DIRECTIONS:
The lines from the start of the listing through the line containing "(91, 222) = (195, 416): grey" should be printed exactly, and no other lines should be printed.

DATASET ENTRIES:
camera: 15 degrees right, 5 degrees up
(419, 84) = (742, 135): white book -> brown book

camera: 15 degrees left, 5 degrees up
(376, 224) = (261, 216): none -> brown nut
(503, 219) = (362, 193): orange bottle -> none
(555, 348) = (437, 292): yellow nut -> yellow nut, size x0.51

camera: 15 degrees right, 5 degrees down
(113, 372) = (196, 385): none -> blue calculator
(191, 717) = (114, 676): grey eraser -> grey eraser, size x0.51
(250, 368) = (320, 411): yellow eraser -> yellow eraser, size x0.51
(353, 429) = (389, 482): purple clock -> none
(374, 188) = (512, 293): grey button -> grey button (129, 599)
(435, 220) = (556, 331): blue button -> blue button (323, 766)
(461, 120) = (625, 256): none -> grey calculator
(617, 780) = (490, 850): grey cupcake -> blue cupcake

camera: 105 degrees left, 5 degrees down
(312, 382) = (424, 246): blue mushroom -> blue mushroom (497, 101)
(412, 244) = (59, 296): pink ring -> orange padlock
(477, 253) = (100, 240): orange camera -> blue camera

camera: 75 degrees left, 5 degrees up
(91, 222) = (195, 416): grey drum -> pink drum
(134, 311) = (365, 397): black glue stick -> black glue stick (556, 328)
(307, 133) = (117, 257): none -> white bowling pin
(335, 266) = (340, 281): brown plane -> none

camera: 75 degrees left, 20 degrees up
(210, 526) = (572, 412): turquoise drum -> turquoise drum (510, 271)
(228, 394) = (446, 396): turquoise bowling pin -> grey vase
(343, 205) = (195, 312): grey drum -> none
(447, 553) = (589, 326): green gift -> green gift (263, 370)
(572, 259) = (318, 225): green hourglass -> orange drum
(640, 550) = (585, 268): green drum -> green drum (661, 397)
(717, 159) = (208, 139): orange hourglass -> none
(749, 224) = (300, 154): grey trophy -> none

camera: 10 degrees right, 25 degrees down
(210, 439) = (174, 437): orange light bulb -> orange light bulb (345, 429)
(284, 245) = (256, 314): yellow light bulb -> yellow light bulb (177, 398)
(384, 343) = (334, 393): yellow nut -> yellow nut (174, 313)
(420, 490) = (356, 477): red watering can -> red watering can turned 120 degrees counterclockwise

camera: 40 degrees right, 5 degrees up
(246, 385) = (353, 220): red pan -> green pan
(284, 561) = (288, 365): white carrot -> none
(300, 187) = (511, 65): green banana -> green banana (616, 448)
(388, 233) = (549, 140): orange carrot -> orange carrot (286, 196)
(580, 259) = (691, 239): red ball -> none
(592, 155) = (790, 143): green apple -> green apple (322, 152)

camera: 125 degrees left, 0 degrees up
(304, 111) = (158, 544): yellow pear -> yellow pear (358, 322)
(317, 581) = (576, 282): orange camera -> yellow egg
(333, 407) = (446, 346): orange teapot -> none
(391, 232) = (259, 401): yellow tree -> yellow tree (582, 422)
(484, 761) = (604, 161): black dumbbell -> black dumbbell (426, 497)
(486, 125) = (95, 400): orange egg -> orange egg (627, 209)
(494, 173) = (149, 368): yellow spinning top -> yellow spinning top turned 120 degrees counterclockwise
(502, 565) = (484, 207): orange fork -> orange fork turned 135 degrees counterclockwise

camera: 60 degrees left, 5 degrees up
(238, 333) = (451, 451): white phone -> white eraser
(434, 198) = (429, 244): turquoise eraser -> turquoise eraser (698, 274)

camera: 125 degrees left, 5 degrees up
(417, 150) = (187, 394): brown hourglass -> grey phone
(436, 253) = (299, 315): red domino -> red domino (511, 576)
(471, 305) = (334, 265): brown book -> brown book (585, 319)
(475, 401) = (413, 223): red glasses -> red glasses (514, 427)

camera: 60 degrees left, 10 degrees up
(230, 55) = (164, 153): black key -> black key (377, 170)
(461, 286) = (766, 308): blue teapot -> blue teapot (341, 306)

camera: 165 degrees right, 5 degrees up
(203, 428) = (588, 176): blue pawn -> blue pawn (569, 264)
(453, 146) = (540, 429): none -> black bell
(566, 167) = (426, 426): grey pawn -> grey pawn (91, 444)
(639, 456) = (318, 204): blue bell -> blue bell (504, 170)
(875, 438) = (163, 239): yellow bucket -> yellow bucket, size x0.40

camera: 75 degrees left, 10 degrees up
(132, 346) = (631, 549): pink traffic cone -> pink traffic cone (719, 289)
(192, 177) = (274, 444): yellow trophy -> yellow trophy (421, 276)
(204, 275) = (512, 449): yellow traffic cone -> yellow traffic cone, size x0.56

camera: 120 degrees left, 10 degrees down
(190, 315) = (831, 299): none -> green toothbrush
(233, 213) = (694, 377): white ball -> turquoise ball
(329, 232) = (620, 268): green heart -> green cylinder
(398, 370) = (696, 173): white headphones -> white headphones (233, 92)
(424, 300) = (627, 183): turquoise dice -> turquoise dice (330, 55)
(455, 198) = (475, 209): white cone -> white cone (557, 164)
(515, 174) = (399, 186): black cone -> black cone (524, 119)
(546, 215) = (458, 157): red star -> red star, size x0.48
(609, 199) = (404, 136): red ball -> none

WRITTEN ANSWER:
camera: 15 degrees right, 5 degrees up
(419, 84) = (742, 135): white book -> brown book

camera: 15 degrees left, 5 degrees up
(376, 224) = (261, 216): none -> brown nut
(503, 219) = (362, 193): orange bottle -> none
(555, 348) = (437, 292): yellow nut -> yellow nut, size x0.51

camera: 15 degrees right, 5 degrees down
(113, 372) = (196, 385): none -> blue calculator
(191, 717) = (114, 676): grey eraser -> grey eraser, size x0.51
(250, 368) = (320, 411): yellow eraser -> yellow eraser, size x0.51
(353, 429) = (389, 482): purple clock -> none
(374, 188) = (512, 293): grey button -> grey button (129, 599)
(435, 220) = (556, 331): blue button -> blue button (323, 766)
(461, 120) = (625, 256): none -> grey calculator
(617, 780) = (490, 850): grey cupcake -> blue cupcake

camera: 105 degrees left, 5 degrees down
(312, 382) = (424, 246): blue mushroom -> blue mushroom (497, 101)
(412, 244) = (59, 296): pink ring -> orange padlock
(477, 253) = (100, 240): orange camera -> blue camera

camera: 75 degrees left, 5 degrees up
(91, 222) = (195, 416): grey drum -> pink drum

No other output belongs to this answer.